Aim of the task:
Of all the lines in the entries below, give again exactly those starting at the line containing "none -> purple plate K5:K6 level 1" and ending at the line containing "none -> white brick D4:D5 level 1", both ends included, and no others.

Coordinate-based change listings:
============================================================

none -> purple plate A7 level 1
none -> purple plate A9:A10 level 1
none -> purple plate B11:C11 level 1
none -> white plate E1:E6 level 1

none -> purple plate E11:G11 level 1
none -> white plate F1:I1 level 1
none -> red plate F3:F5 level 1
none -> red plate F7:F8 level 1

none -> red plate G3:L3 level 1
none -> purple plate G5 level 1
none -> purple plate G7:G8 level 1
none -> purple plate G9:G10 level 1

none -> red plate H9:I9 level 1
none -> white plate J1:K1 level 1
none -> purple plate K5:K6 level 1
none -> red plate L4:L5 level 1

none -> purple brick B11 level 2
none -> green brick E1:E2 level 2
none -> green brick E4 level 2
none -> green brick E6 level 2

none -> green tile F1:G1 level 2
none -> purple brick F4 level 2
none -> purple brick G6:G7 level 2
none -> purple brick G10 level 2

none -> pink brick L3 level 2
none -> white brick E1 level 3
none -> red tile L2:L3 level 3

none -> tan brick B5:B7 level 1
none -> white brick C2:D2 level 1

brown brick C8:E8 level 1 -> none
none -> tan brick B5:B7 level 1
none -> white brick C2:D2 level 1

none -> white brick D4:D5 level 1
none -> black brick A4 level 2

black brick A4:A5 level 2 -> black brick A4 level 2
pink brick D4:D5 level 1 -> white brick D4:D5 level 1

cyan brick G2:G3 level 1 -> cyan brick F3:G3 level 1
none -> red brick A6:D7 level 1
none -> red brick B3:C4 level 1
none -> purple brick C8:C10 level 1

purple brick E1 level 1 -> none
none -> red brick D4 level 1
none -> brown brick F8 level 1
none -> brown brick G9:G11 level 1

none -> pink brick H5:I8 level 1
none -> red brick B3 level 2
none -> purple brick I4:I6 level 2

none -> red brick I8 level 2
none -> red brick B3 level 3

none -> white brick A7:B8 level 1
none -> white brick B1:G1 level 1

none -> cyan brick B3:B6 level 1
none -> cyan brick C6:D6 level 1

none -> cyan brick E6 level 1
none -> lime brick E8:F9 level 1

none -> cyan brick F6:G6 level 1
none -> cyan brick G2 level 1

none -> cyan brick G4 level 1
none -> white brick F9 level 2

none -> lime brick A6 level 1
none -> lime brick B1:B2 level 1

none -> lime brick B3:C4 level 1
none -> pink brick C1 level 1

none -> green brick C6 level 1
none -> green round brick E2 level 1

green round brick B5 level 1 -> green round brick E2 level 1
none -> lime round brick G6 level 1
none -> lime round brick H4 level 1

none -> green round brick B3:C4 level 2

============================================================

Your solution:
none -> purple plate K5:K6 level 1
none -> red plate L4:L5 level 1

none -> purple brick B11 level 2
none -> green brick E1:E2 level 2
none -> green brick E4 level 2
none -> green brick E6 level 2

none -> green tile F1:G1 level 2
none -> purple brick F4 level 2
none -> purple brick G6:G7 level 2
none -> purple brick G10 level 2

none -> pink brick L3 level 2
none -> white brick E1 level 3
none -> red tile L2:L3 level 3

none -> tan brick B5:B7 level 1
none -> white brick C2:D2 level 1

brown brick C8:E8 level 1 -> none
none -> tan brick B5:B7 level 1
none -> white brick C2:D2 level 1

none -> white brick D4:D5 level 1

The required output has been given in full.